Only the lines from the line with "J2 pin 2: +15V -> GND" through the end of the records belong in your reply, copied exactly, with every picture left out.

Records from a data source

╔══

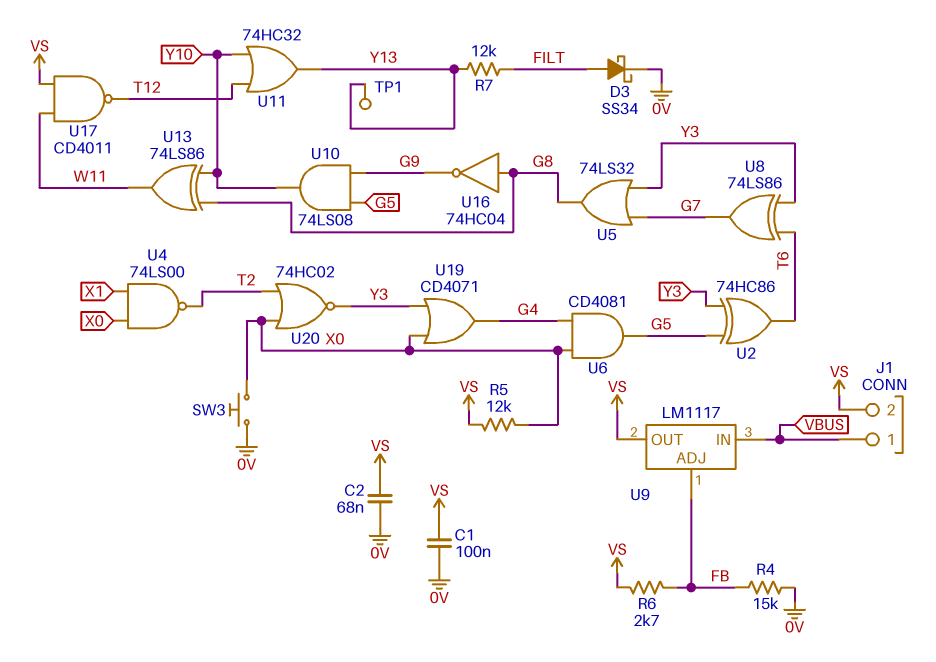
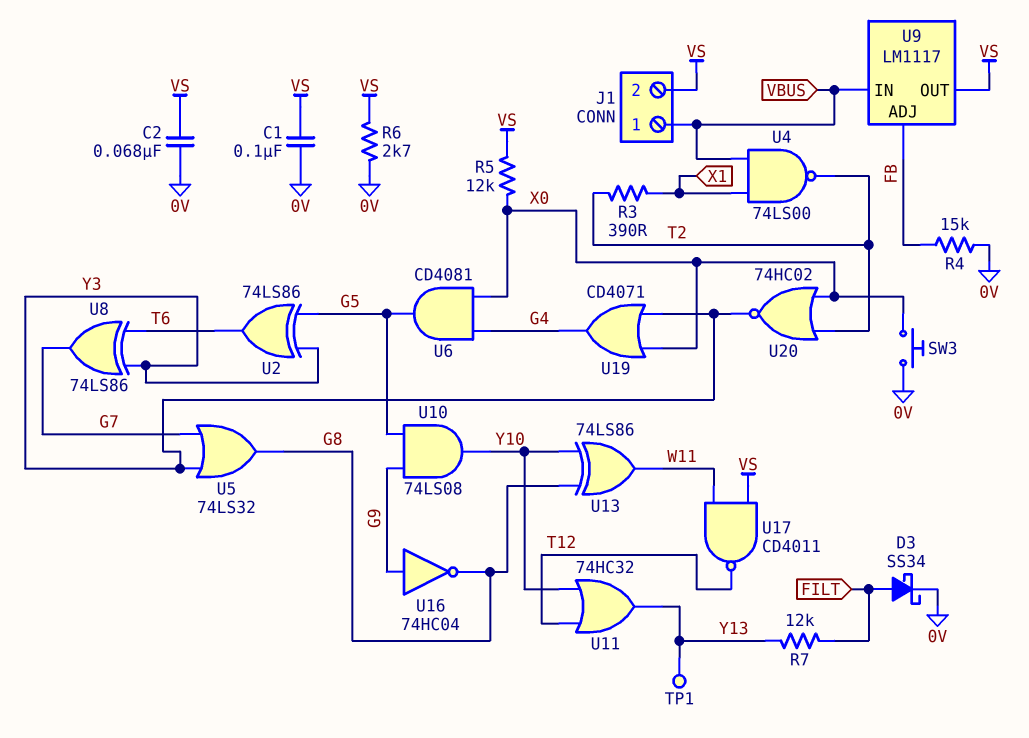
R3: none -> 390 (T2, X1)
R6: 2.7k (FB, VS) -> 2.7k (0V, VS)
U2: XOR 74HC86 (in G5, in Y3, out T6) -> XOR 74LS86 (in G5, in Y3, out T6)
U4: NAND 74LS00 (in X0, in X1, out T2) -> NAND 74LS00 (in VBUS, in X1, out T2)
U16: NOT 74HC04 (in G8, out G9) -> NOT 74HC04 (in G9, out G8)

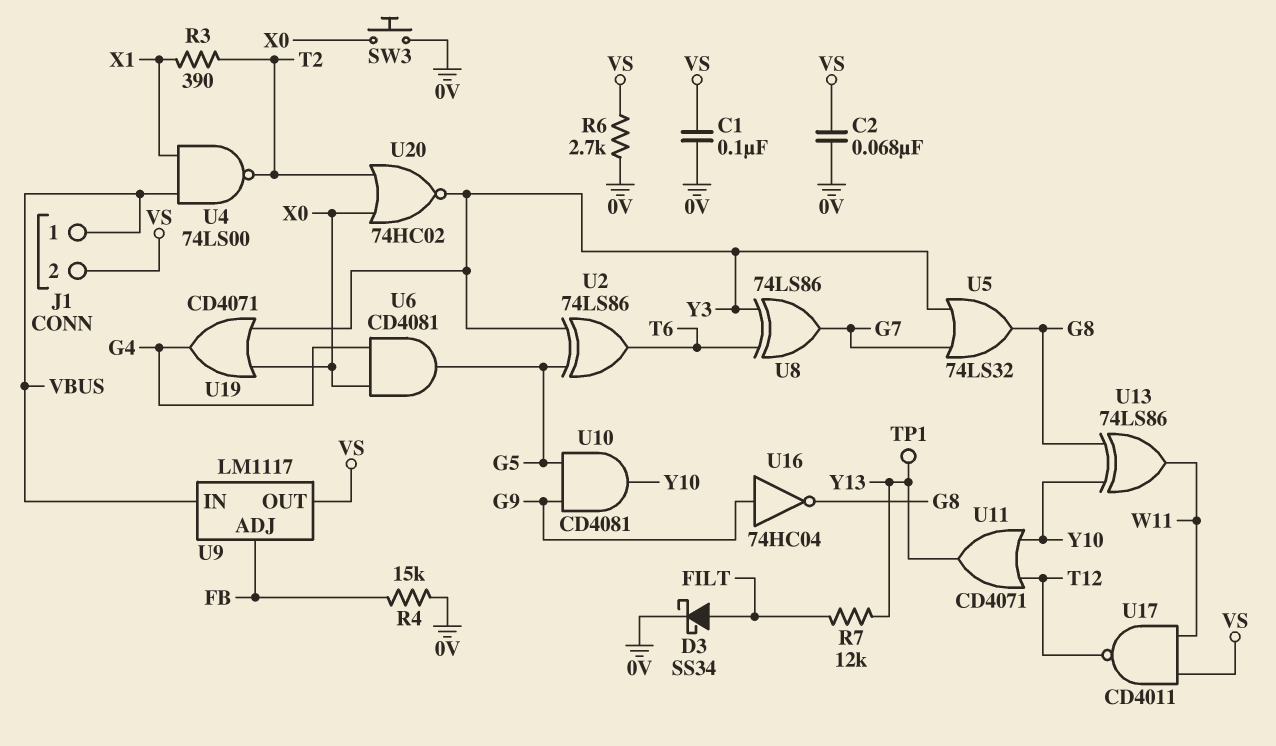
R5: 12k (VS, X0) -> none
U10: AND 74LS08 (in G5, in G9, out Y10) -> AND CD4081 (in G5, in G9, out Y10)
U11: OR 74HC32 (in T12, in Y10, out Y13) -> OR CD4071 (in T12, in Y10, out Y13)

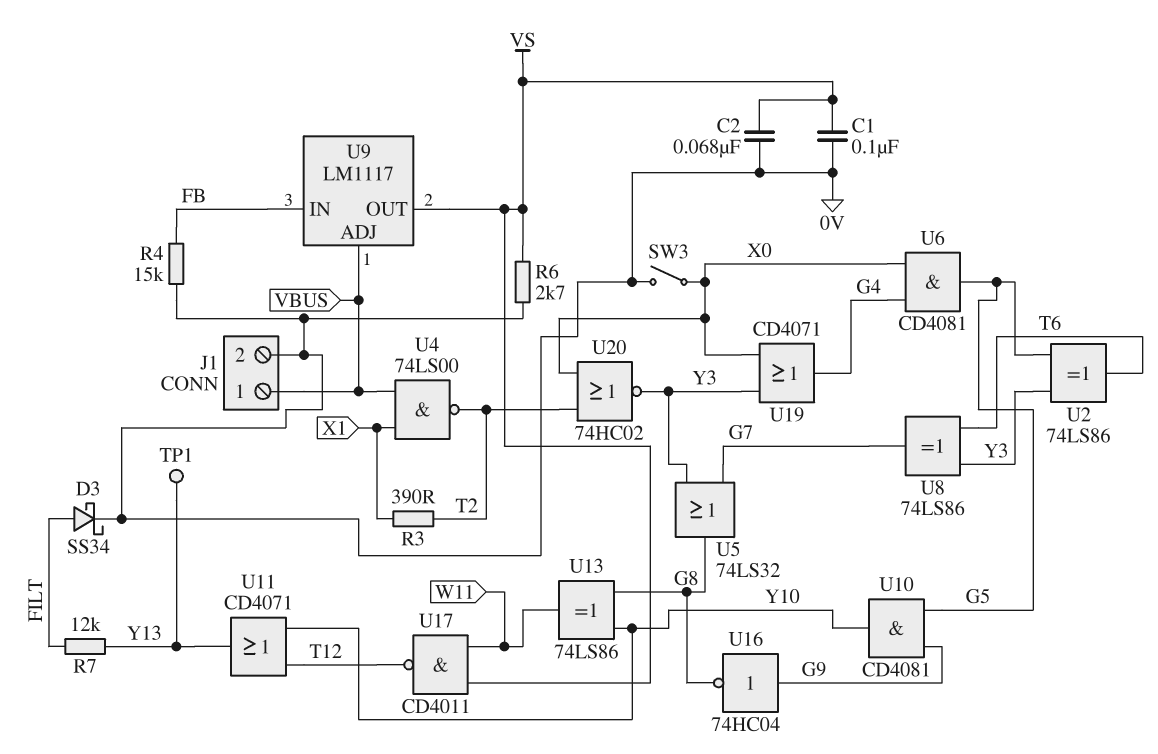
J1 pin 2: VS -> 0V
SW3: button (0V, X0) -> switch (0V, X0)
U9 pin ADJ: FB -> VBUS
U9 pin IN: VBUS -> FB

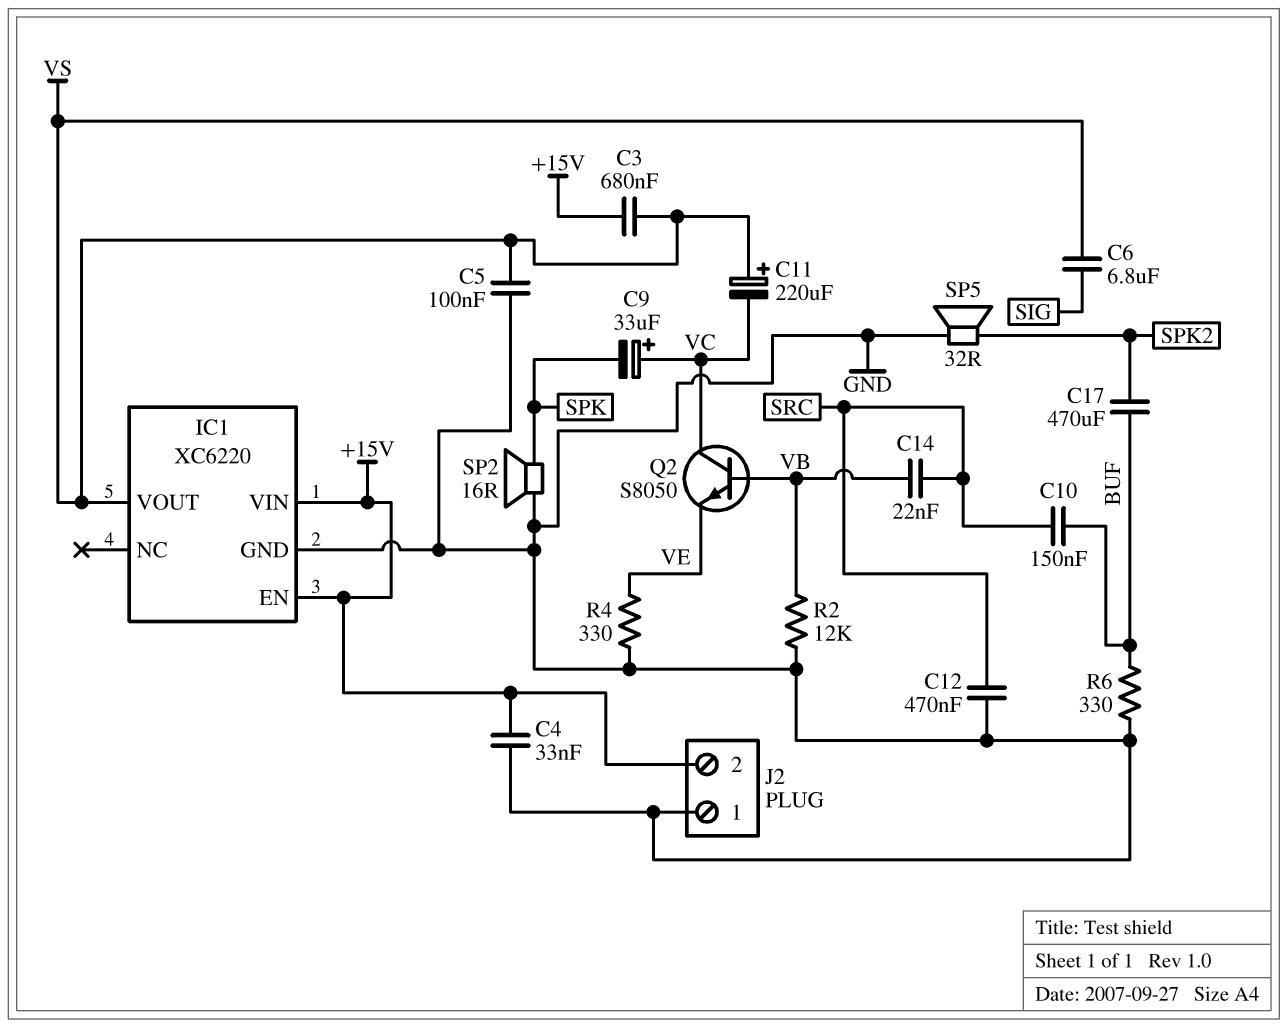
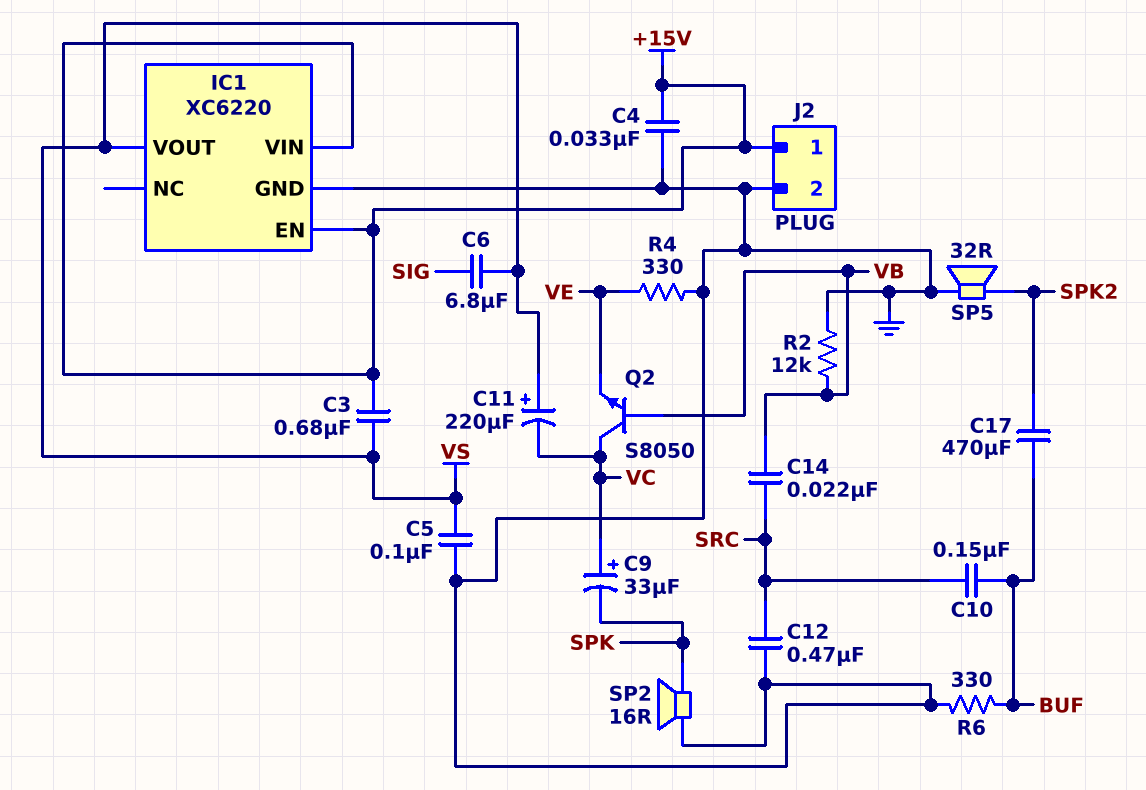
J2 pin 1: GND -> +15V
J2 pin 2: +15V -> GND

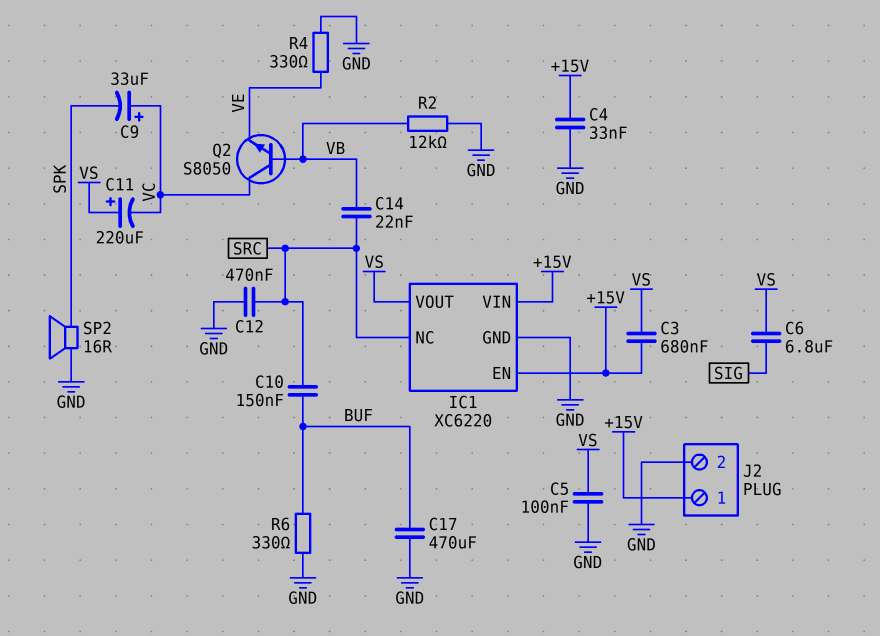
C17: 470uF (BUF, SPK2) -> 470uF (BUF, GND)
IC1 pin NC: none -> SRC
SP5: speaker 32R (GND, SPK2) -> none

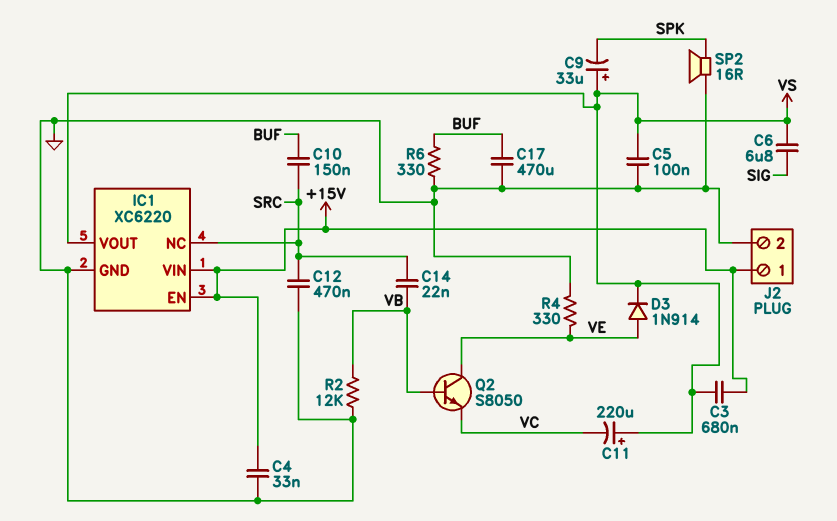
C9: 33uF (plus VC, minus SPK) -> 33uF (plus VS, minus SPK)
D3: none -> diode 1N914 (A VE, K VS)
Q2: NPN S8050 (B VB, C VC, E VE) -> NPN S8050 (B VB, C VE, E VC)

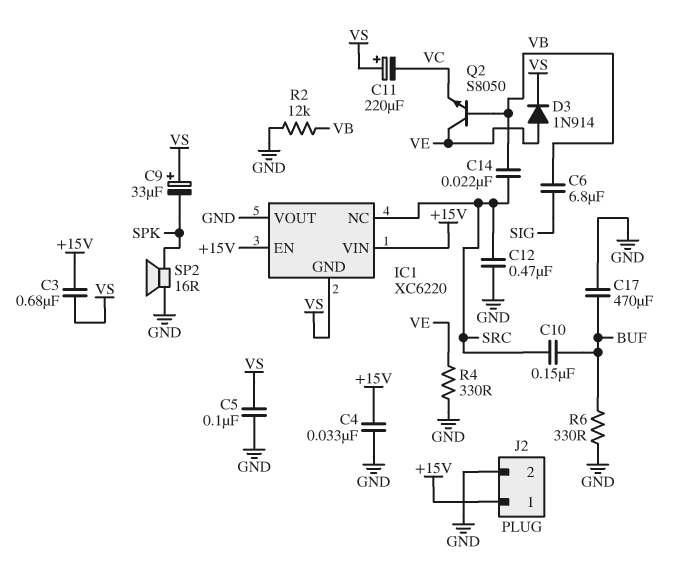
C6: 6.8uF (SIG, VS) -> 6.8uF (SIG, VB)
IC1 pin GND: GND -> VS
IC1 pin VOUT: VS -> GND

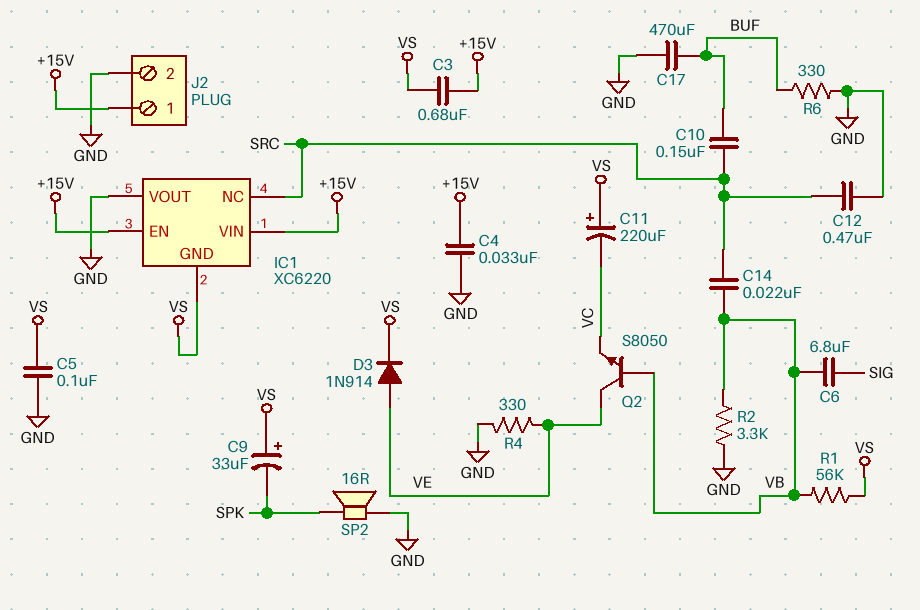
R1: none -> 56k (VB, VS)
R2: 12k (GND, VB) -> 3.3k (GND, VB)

╚══

- Problem solution:
J2 pin 2: +15V -> GND

C17: 470uF (BUF, SPK2) -> 470uF (BUF, GND)
IC1 pin NC: none -> SRC
SP5: speaker 32R (GND, SPK2) -> none

C9: 33uF (plus VC, minus SPK) -> 33uF (plus VS, minus SPK)
D3: none -> diode 1N914 (A VE, K VS)
Q2: NPN S8050 (B VB, C VC, E VE) -> NPN S8050 (B VB, C VE, E VC)

C6: 6.8uF (SIG, VS) -> 6.8uF (SIG, VB)
IC1 pin GND: GND -> VS
IC1 pin VOUT: VS -> GND

R1: none -> 56k (VB, VS)
R2: 12k (GND, VB) -> 3.3k (GND, VB)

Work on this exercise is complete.